[Activity] From the first line of the entries below through the line bearing "dark_brown_bulb 319,393 ->", write out each line exactly. Omit pictures.

[Entries provided]

Content starts

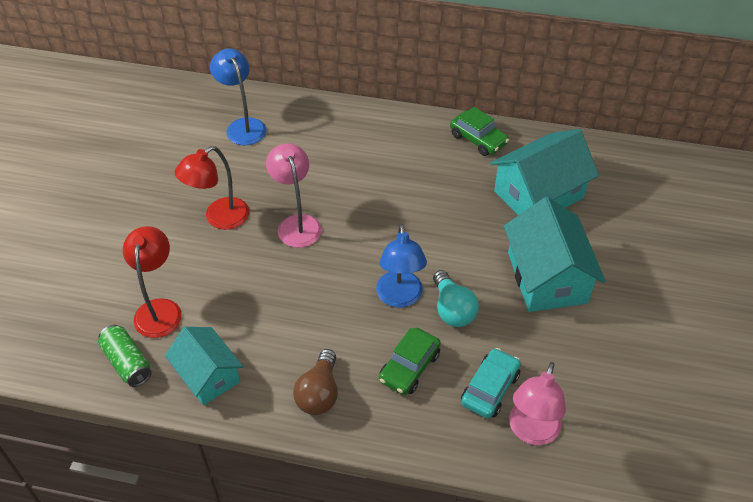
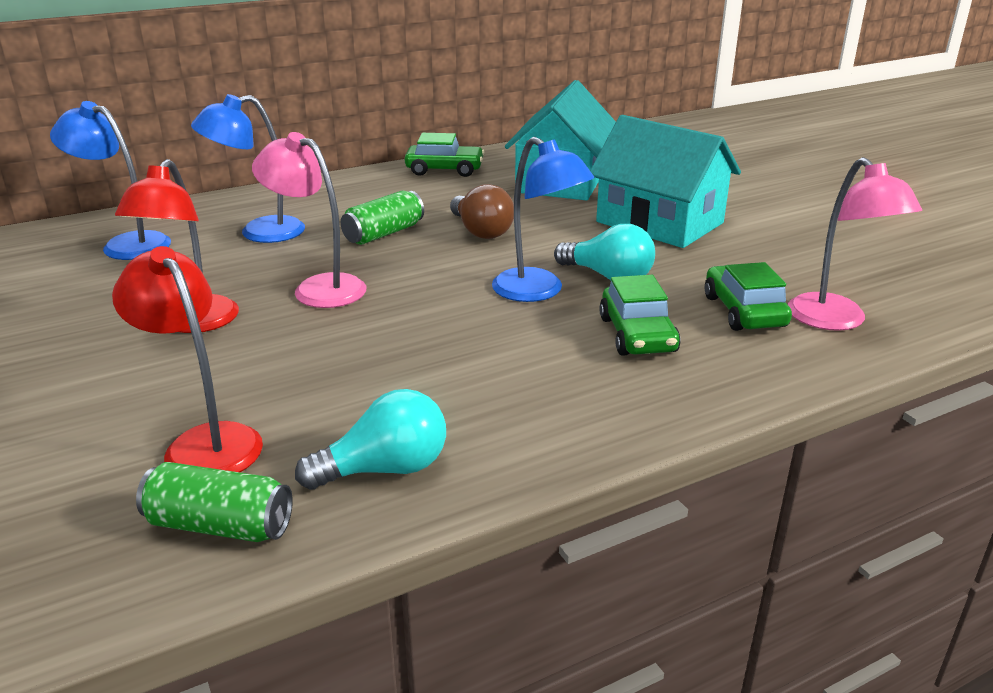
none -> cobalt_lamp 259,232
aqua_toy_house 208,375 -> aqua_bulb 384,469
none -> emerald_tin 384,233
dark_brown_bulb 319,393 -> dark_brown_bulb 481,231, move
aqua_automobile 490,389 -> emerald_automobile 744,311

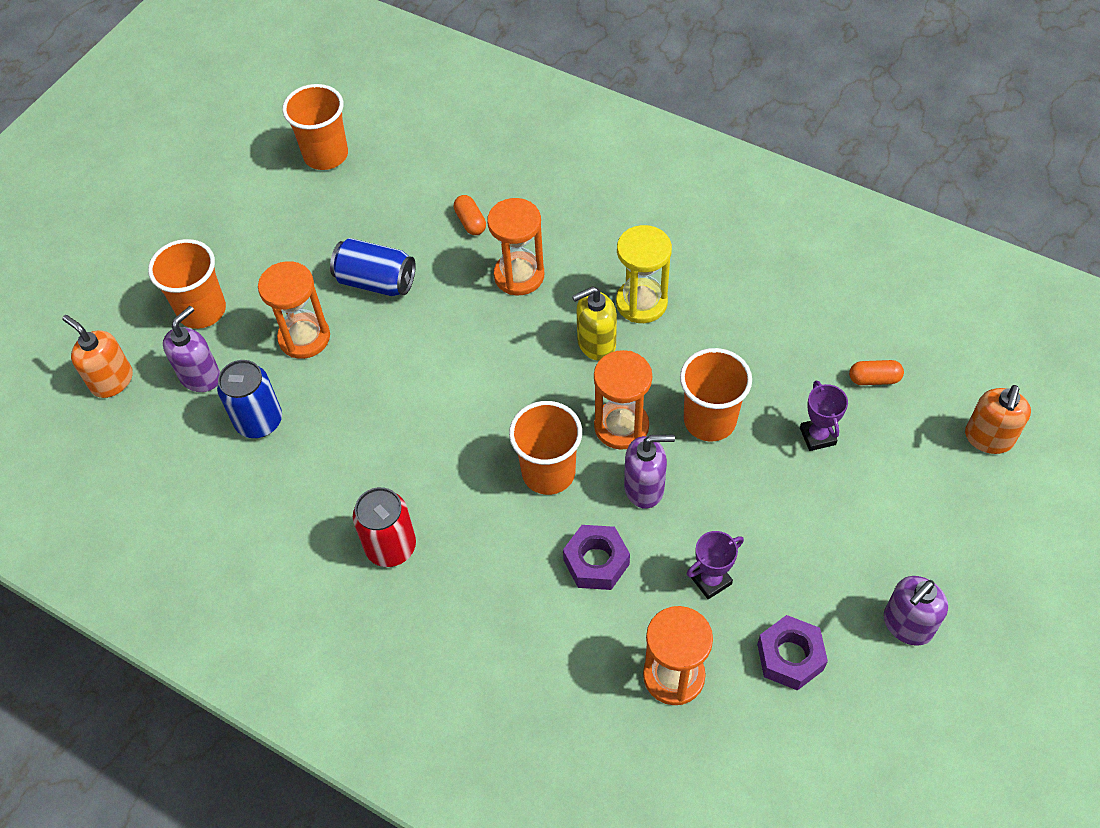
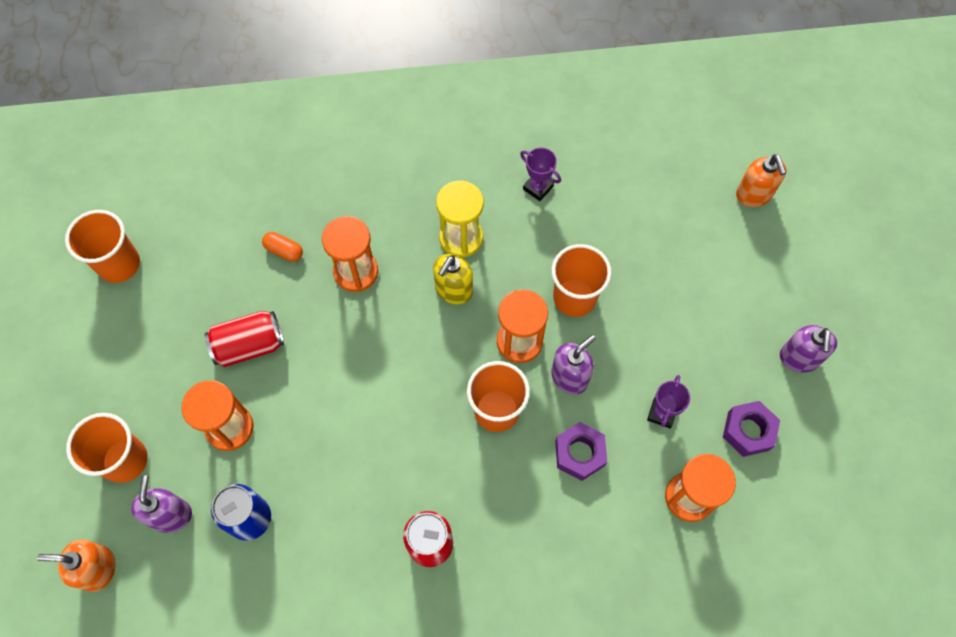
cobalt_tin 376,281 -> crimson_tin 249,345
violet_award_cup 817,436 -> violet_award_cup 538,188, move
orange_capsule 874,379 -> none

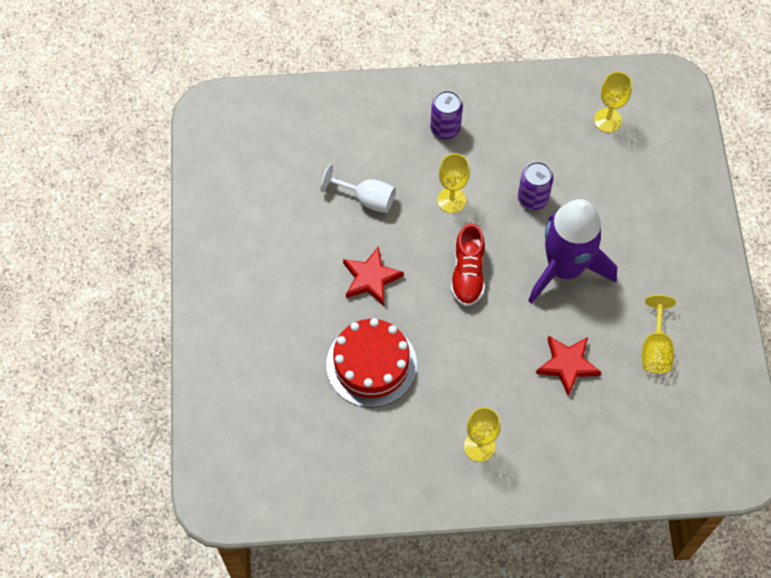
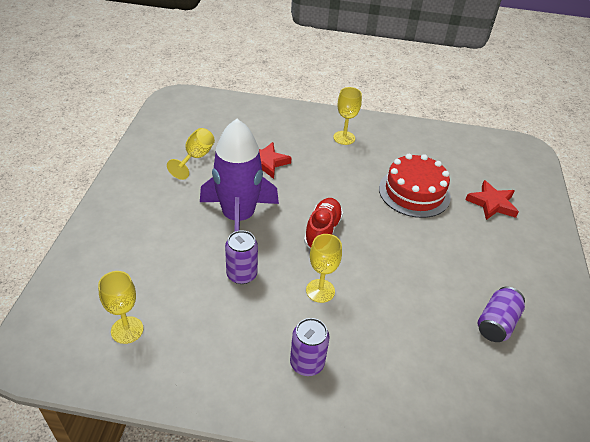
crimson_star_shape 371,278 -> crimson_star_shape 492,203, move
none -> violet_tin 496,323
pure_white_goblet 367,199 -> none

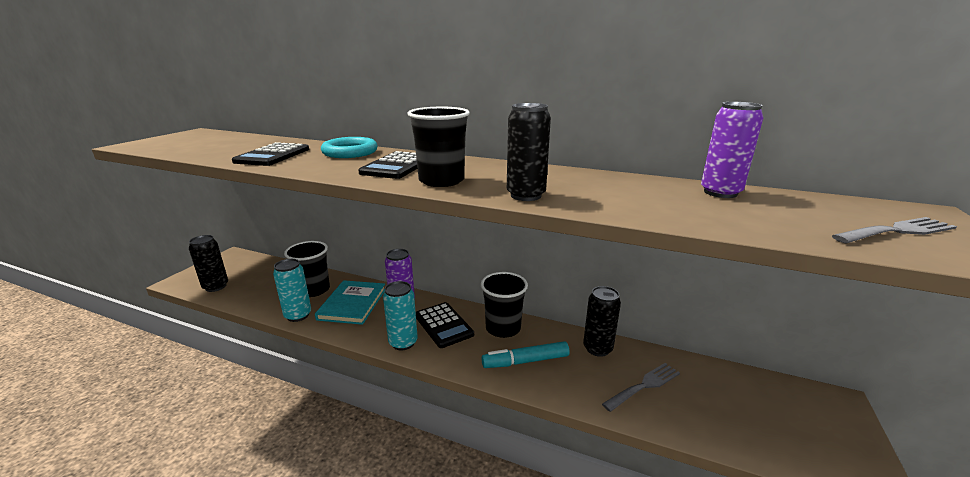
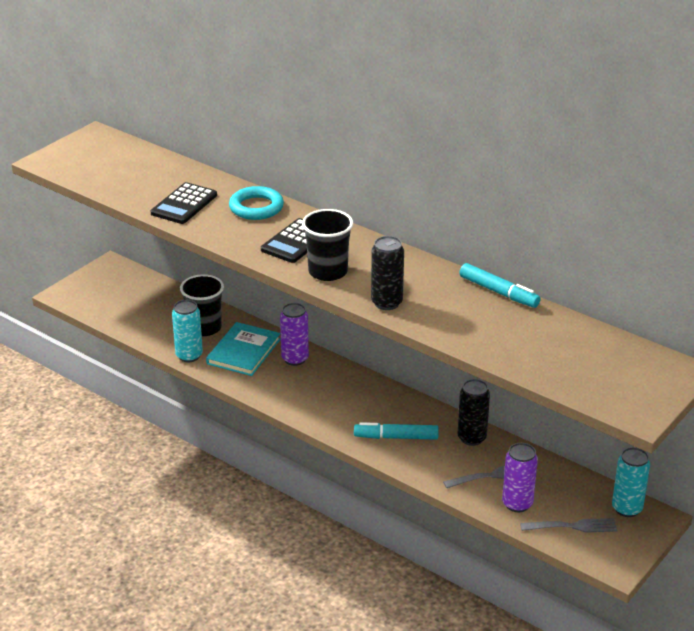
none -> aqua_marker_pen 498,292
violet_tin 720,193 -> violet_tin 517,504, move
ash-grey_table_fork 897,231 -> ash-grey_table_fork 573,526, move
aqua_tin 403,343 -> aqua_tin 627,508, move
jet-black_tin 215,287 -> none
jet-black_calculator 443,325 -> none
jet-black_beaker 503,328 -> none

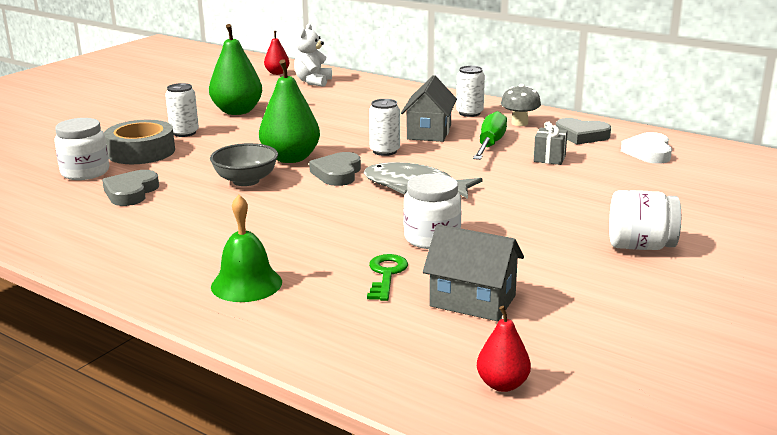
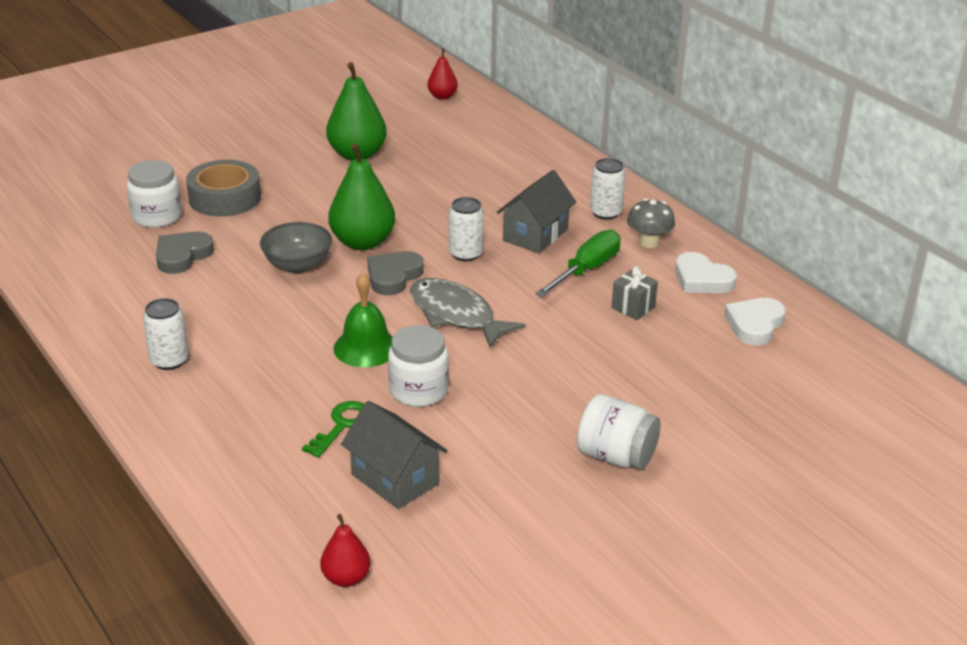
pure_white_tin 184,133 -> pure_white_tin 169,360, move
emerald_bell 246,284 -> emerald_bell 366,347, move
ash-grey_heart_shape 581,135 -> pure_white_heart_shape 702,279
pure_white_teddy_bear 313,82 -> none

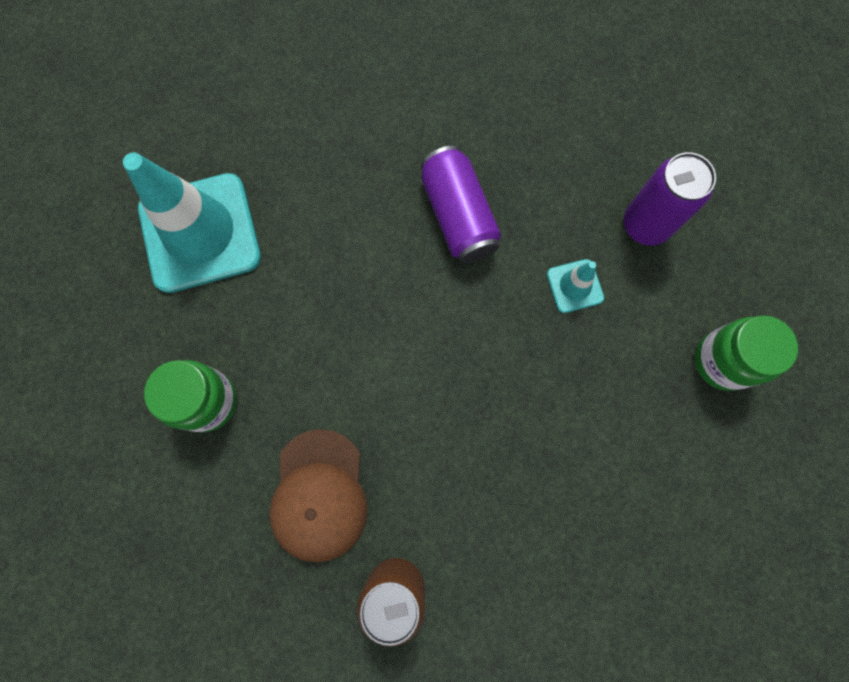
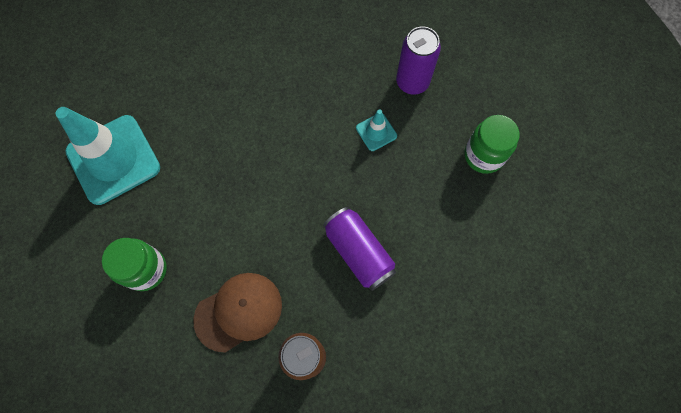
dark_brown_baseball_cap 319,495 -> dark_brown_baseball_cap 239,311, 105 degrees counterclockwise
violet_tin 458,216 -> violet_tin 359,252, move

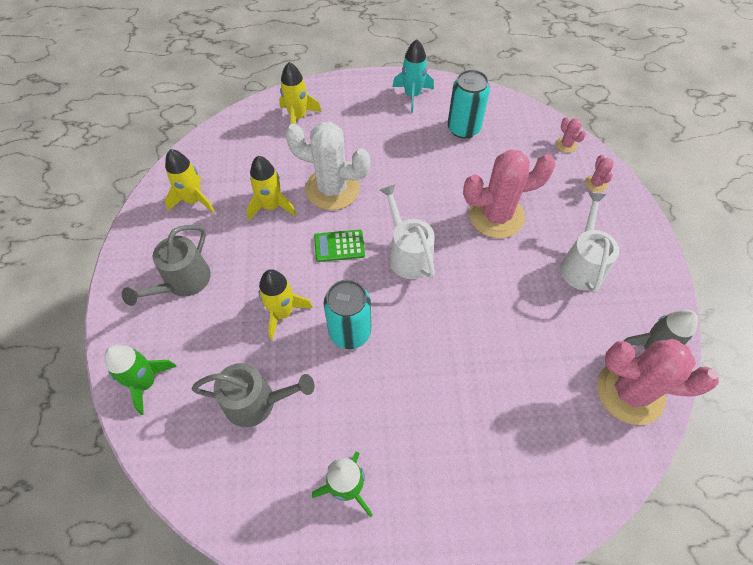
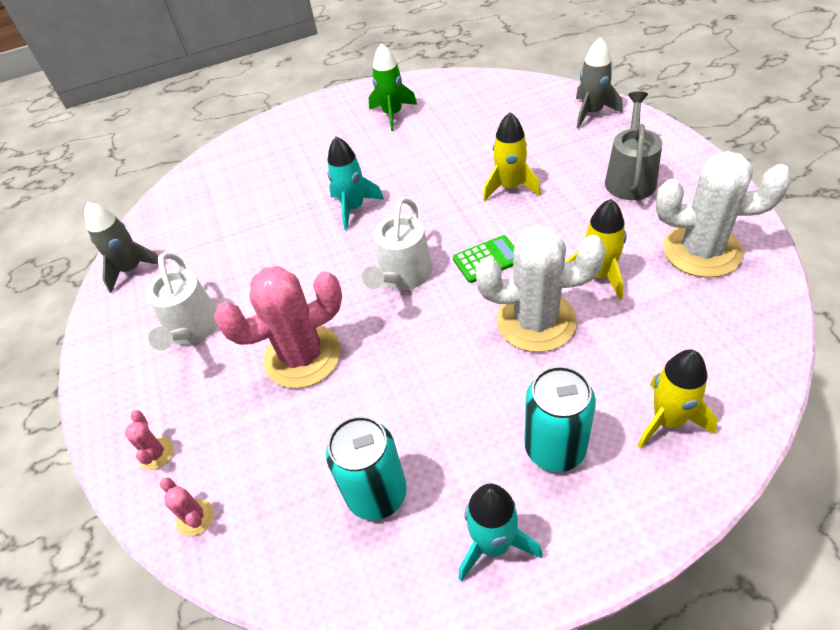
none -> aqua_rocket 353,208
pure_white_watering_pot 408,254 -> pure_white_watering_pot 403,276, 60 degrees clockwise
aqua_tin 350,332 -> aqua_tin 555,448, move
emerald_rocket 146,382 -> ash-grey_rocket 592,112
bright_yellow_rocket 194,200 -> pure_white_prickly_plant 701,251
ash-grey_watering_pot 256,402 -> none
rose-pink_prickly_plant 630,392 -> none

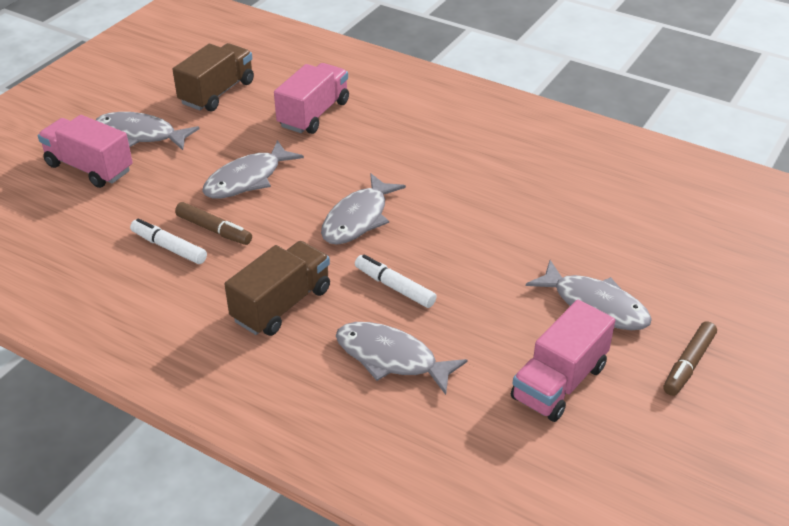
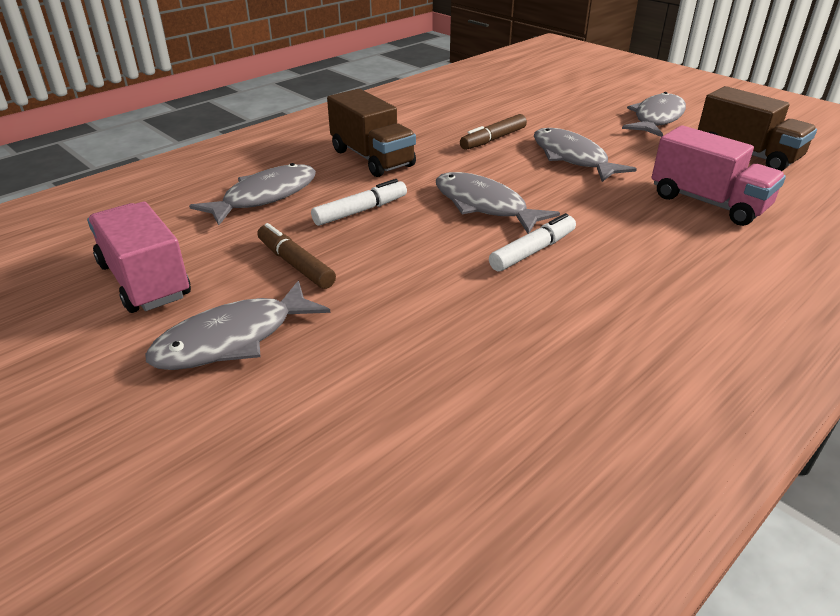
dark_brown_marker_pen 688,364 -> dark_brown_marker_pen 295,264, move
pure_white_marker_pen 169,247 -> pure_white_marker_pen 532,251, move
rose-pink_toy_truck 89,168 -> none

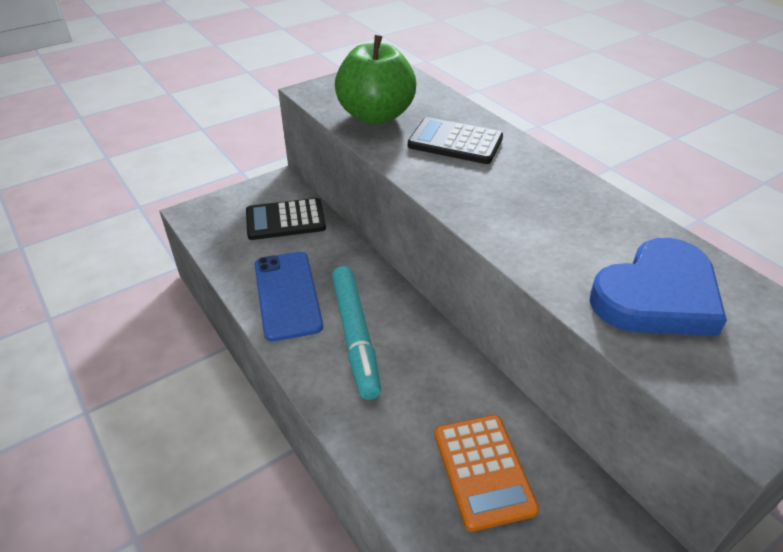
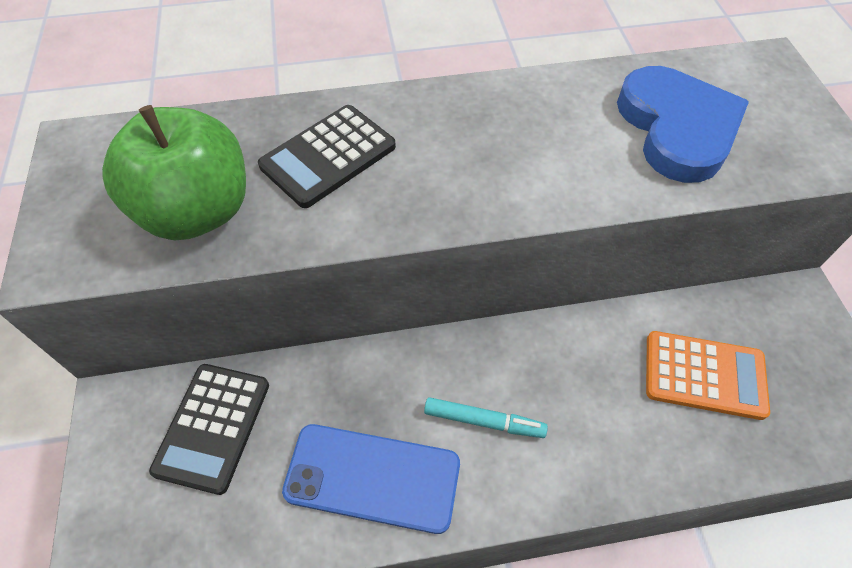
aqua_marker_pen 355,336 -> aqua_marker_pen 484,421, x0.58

Content ends

[Exercise result]
none -> cobalt_lamp 259,232
aqua_toy_house 208,375 -> aqua_bulb 384,469
none -> emerald_tin 384,233
dark_brown_bulb 319,393 -> dark_brown_bulb 481,231, move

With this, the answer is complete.